◆ Exercise objective ◆
Can you find every line in the listing below that contains the string "inside" and copy each of those lines out in full? Match case exactly.

◆ Data for this exercise ◆
○ ○ ○ ○
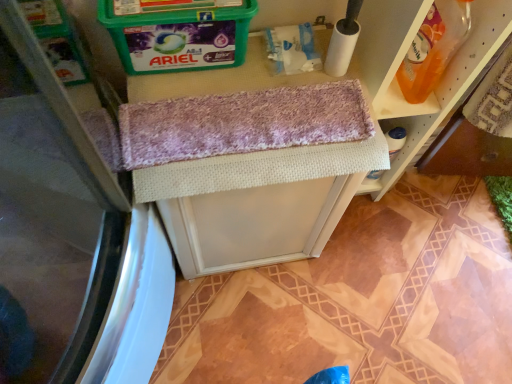
In order to click on vacant area that is situated to the right of woven fabric vanity at center in this screenshot , I will do `click(368, 261)`.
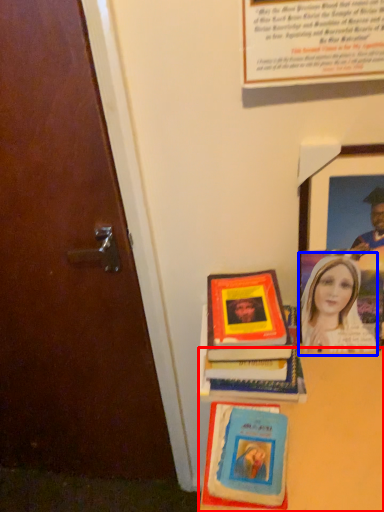
Question: Which object appears farthest to the camera in this image, table (highlighted by a red box) or woman (highlighted by a blue box)?

Choices:
 (A) table
 (B) woman

Answer: (B)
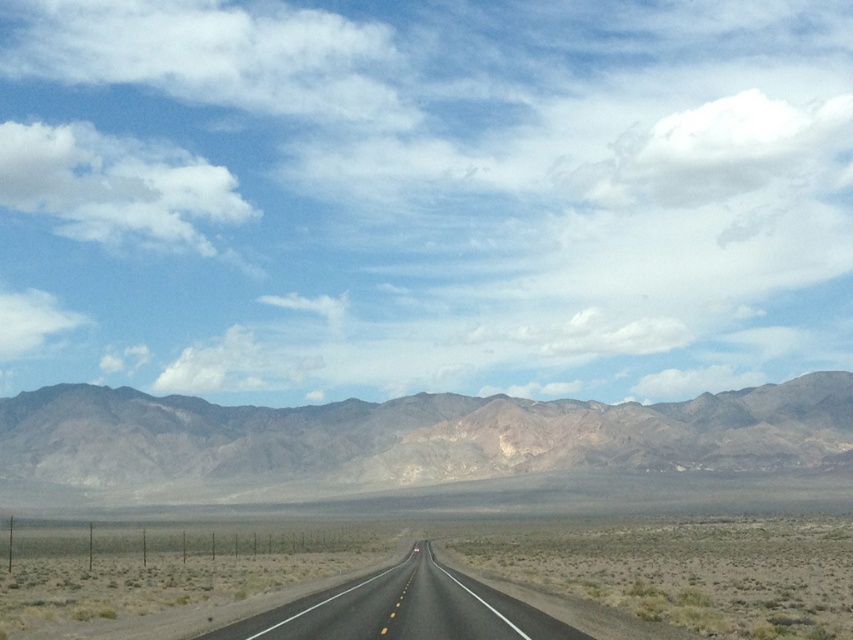
You are driving a car and see the brown rocky mountain at center and the black asphalt road at center ahead. Which one is positioned lower in the image?

The brown rocky mountain at center is located below the black asphalt road at center, so it is positioned lower in the image.

You are a hiker planning to take a photo of the brown rocky mountain at center and the black asphalt road at center from the same distance. Which object will appear smaller in your photo?

The brown rocky mountain at center is much taller than the black asphalt road at center, so the black asphalt road at center will appear smaller in the photo.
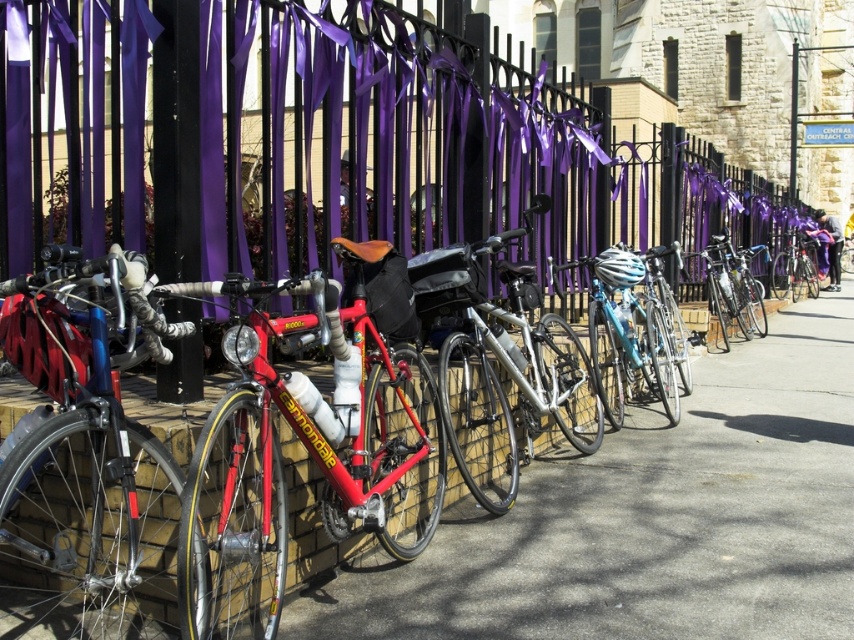
Question: Estimate the real-world distances between objects in this image. Which object is farther from the shiny red bike at center?

Choices:
 (A) shiny blue bicycle at center
 (B) smooth concrete pavement at center
 (C) shiny blue bicycle at left
 (D) metallic black fence at upper center

Answer: (D)

Question: Which object is positioned closest to the silver metallic bicycle at center?

Choices:
 (A) shiny blue bicycle at center
 (B) smooth concrete pavement at center
 (C) metallic black fence at upper center
 (D) shiny blue bicycle at left

Answer: (B)

Question: Is smooth concrete pavement at center to the right of shiny blue bicycle at left from the viewer's perspective?

Choices:
 (A) no
 (B) yes

Answer: (B)

Question: Does metallic black fence at upper center appear on the left side of shiny blue bicycle at center?

Choices:
 (A) yes
 (B) no

Answer: (A)

Question: Which point is closer to the camera?

Choices:
 (A) silver metallic bicycle at center
 (B) shiny red bike at center
 (C) shiny blue bicycle at center

Answer: (B)

Question: Does shiny blue bicycle at left lie behind shiny blue bicycle at center?

Choices:
 (A) yes
 (B) no

Answer: (B)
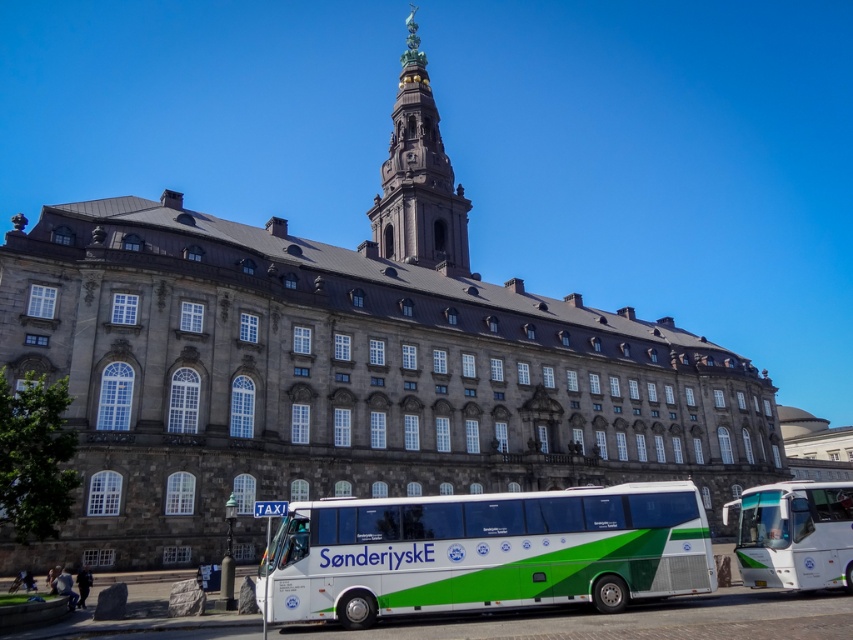
How distant is white/green painted bus at lower center from white glossy bus at right?

white/green painted bus at lower center is 11.67 meters away from white glossy bus at right.

Can you confirm if white/green painted bus at lower center is smaller than white glossy bus at right?

No, white/green painted bus at lower center is not smaller than white glossy bus at right.

The width and height of the screenshot is (853, 640). Describe the element at coordinates (485, 552) in the screenshot. I see `white/green painted bus at lower center` at that location.

Image resolution: width=853 pixels, height=640 pixels. I want to click on white/green painted bus at lower center, so click(485, 552).

Is white/green painted bus at lower center taller than dark gray stone tower at upper center?

No.

Is white/green painted bus at lower center to the right of dark gray stone tower at upper center from the viewer's perspective?

Correct, you'll find white/green painted bus at lower center to the right of dark gray stone tower at upper center.

Is point (543, 586) closer to camera compared to point (399, 125)?

Yes, it is.

Where is `white/green painted bus at lower center`? The height and width of the screenshot is (640, 853). white/green painted bus at lower center is located at coordinates (485, 552).

Does dark gray stone tower at upper center lie behind white glossy bus at right?

That is True.

What do you see at coordinates (418, 179) in the screenshot? I see `dark gray stone tower at upper center` at bounding box center [418, 179].

Where is `dark gray stone tower at upper center`? This screenshot has width=853, height=640. dark gray stone tower at upper center is located at coordinates (418, 179).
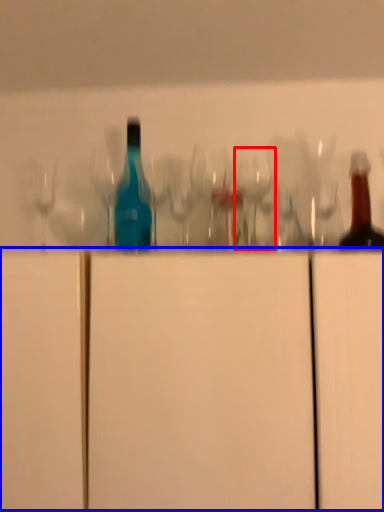
Question: Which object appears farthest to the camera in this image, wine glass (highlighted by a red box) or cabinetry (highlighted by a blue box)?

Choices:
 (A) wine glass
 (B) cabinetry

Answer: (A)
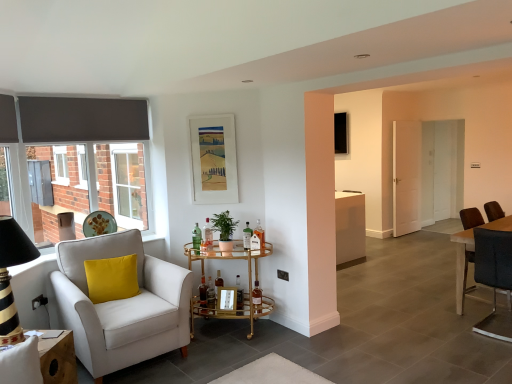
Question: From the image's perspective, is translucent glass bottle at center, the third bottle viewed from the right, below translucent glass bottle at center, marked as the second bottle in a left-to-right arrangement?

Choices:
 (A) no
 (B) yes

Answer: (A)

Question: Is translucent glass bottle at center, positioned as the seventh bottle in left-to-right order, wider than translucent glass bottle at center, the 8th bottle when ordered from right to left?

Choices:
 (A) yes
 (B) no

Answer: (B)

Question: Could you tell me if translucent glass bottle at center, the third bottle viewed from the right, is facing translucent glass bottle at center, marked as the second bottle in a left-to-right arrangement?

Choices:
 (A) yes
 (B) no

Answer: (B)

Question: Can you confirm if translucent glass bottle at center, the third bottle viewed from the right, is thinner than translucent glass bottle at center, marked as the second bottle in a left-to-right arrangement?

Choices:
 (A) yes
 (B) no

Answer: (A)

Question: Is translucent glass bottle at center, the third bottle viewed from the right, positioned before translucent glass bottle at center, marked as the second bottle in a left-to-right arrangement?

Choices:
 (A) yes
 (B) no

Answer: (A)

Question: Considering the positions of black plastic power outlet at lower left, placed as the first power outlet when sorted from top to bottom, and striped wood lampshade at left in the image, is black plastic power outlet at lower left, placed as the first power outlet when sorted from top to bottom, bigger or smaller than striped wood lampshade at left?

Choices:
 (A) big
 (B) small

Answer: (B)

Question: From a real-world perspective, relative to striped wood lampshade at left, is black plastic power outlet at lower left, the 2th power outlet positioned from the left, vertically above or below?

Choices:
 (A) below
 (B) above

Answer: (A)

Question: Looking at their shapes, would you say black plastic power outlet at lower left, the 1th power outlet when ordered from right to left, is wider or thinner than striped wood lampshade at left?

Choices:
 (A) thin
 (B) wide

Answer: (A)

Question: Is black plastic power outlet at lower left, the second power outlet in the bottom-to-top sequence, taller or shorter than striped wood lampshade at left?

Choices:
 (A) short
 (B) tall

Answer: (A)

Question: Looking at their shapes, would you say yellow velvet pillow at left is wider or thinner than black glossy picture frame at upper center, which ranks as the 2th picture frame in front-to-back order?

Choices:
 (A) thin
 (B) wide

Answer: (B)

Question: From the image's perspective, is yellow velvet pillow at left positioned above or below black glossy picture frame at upper center, the 2th picture frame in the bottom-to-top sequence?

Choices:
 (A) above
 (B) below

Answer: (B)

Question: Visually, is yellow velvet pillow at left positioned to the left or to the right of black glossy picture frame at upper center, the 2th picture frame in the bottom-to-top sequence?

Choices:
 (A) left
 (B) right

Answer: (A)

Question: Is yellow velvet pillow at left spatially inside black glossy picture frame at upper center, marked as the 1th picture frame in a right-to-left arrangement, or outside of it?

Choices:
 (A) outside
 (B) inside

Answer: (A)

Question: Considering the positions of translucent glass bottle at center, which appears as the 2th bottle when viewed from the right, and matte paper picture frame at upper center, the 1th picture frame viewed from the front, in the image, is translucent glass bottle at center, which appears as the 2th bottle when viewed from the right, taller or shorter than matte paper picture frame at upper center, the 1th picture frame viewed from the front,?

Choices:
 (A) tall
 (B) short

Answer: (B)

Question: In terms of width, does translucent glass bottle at center, placed as the 8th bottle when sorted from left to right, look wider or thinner when compared to matte paper picture frame at upper center, the 2th picture frame in the back-to-front sequence?

Choices:
 (A) thin
 (B) wide

Answer: (B)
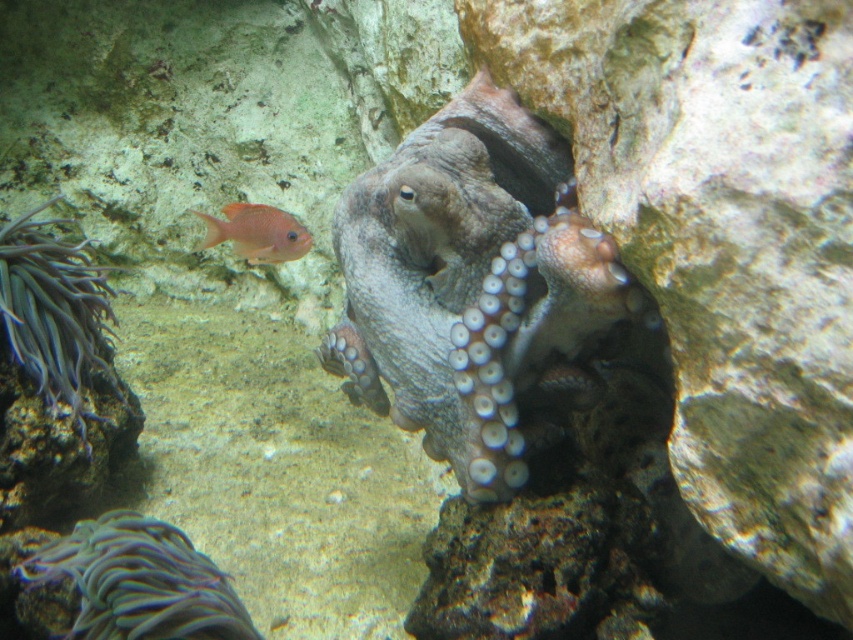
Question: Does grayish-blue soft coral at lower left lie in front of matte orange fish at left?

Choices:
 (A) yes
 (B) no

Answer: (A)

Question: Can you confirm if gray soft anemone at left is positioned below matte orange fish at left?

Choices:
 (A) no
 (B) yes

Answer: (B)

Question: Among these points, which one is nearest to the camera?

Choices:
 (A) (560, 314)
 (B) (85, 272)
 (C) (253, 237)

Answer: (A)

Question: Which of the following is the farthest from the observer?

Choices:
 (A) (74, 560)
 (B) (250, 259)

Answer: (B)

Question: Can you confirm if gray matte octopus at center is positioned above gray soft anemone at left?

Choices:
 (A) yes
 (B) no

Answer: (A)

Question: Which point is farther from the camera taking this photo?

Choices:
 (A) (74, 588)
 (B) (476, 460)
 (C) (293, 257)
 (D) (80, 420)

Answer: (C)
○ ○ ○ ○
◆ Result below ◆
Question: Is yellow velvet pillow at left spatially inside black glossy picture frame at upper center, marked as the 1th picture frame in a right-to-left arrangement, or outside of it?
 (B) inside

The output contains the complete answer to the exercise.